Supplied data:
-=-=-=-=-

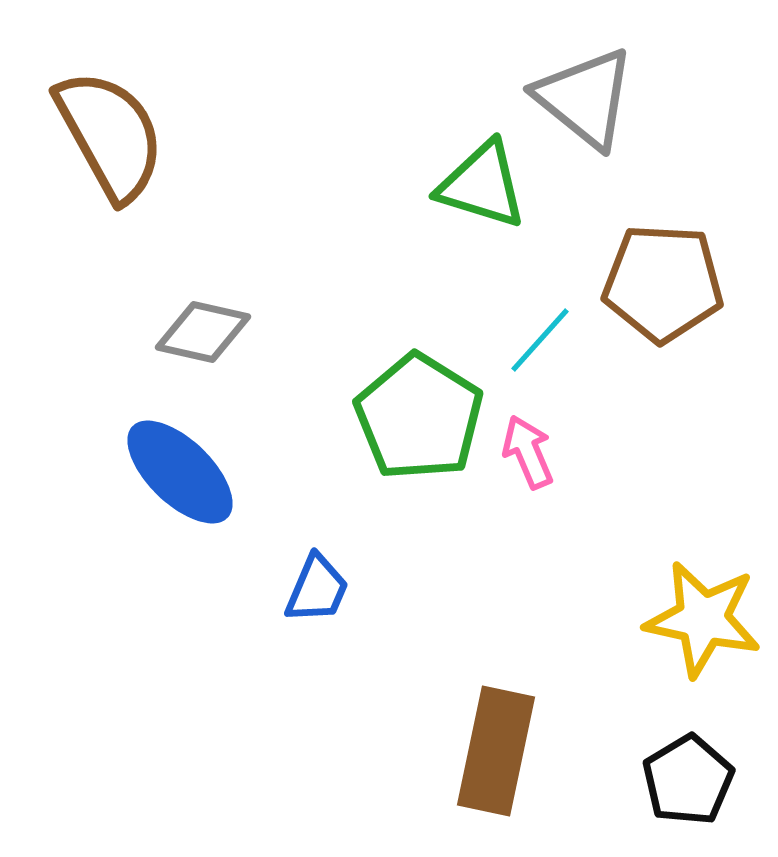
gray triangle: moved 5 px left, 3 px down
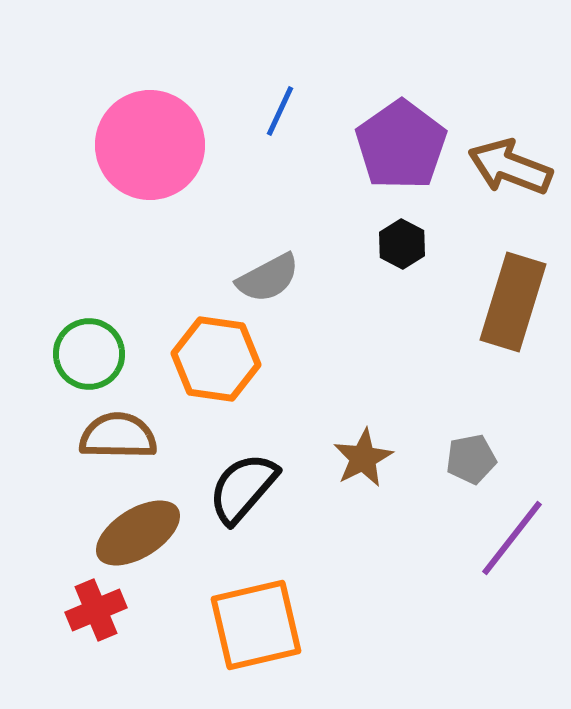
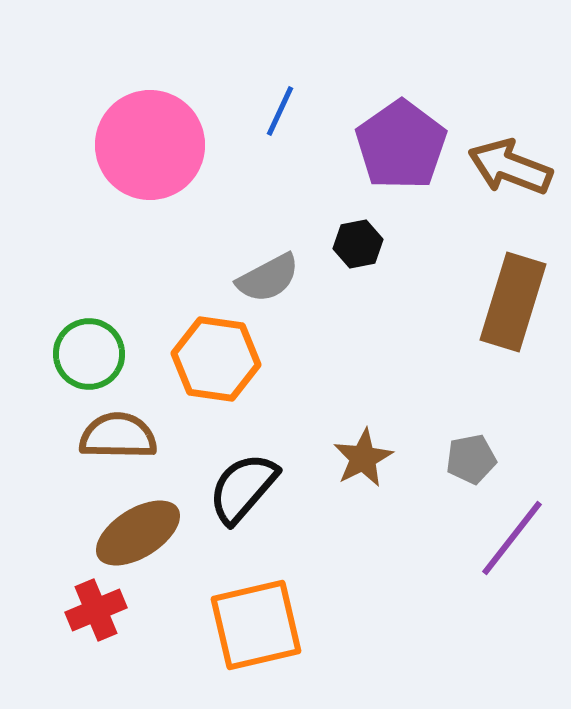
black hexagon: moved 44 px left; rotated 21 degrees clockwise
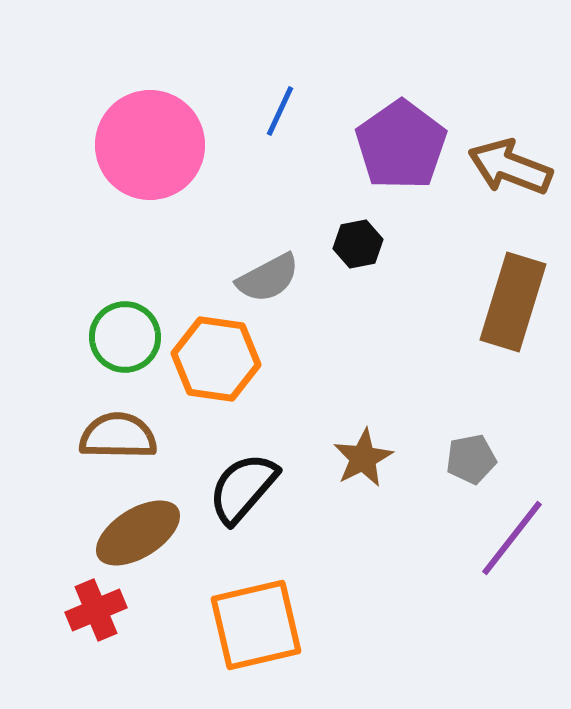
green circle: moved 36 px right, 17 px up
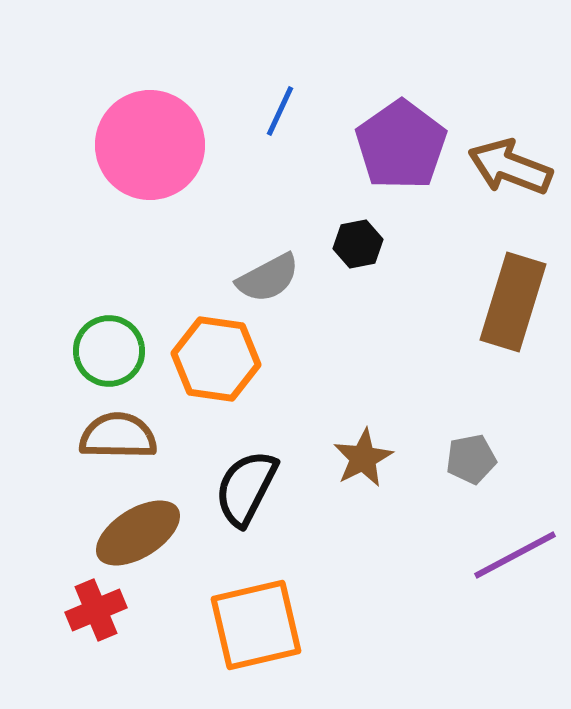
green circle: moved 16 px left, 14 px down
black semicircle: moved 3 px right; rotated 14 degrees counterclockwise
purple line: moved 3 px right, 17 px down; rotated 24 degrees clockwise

-=-=-=-=-

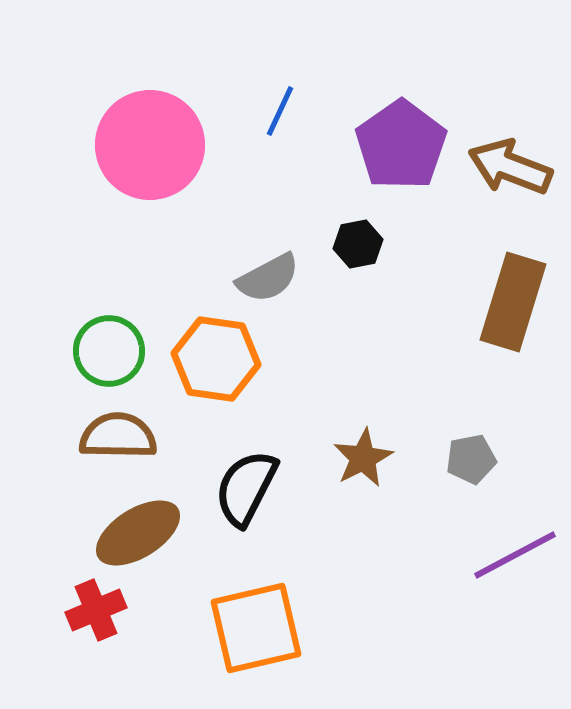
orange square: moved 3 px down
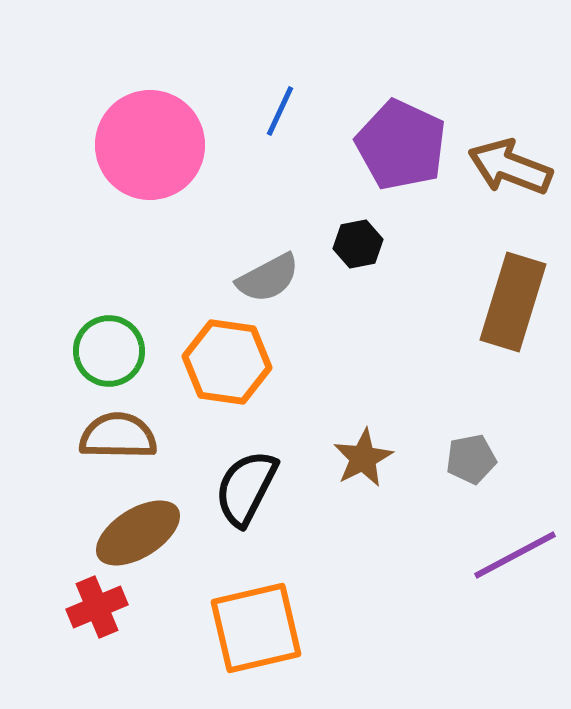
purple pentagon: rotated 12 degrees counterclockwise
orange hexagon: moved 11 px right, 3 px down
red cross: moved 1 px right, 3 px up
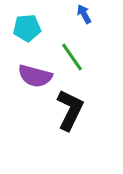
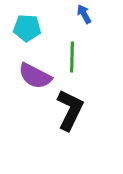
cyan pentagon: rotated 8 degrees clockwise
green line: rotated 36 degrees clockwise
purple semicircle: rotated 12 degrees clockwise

-=-=-=-=-

Copy out, word for word, everything in the data above from the line containing "green circle: moved 16 px left, 14 px down" down to the line containing "purple line: moved", including both of those lines.

green circle: moved 16 px left, 14 px down
black semicircle: moved 3 px right; rotated 14 degrees counterclockwise
purple line: moved 3 px right, 17 px down; rotated 24 degrees clockwise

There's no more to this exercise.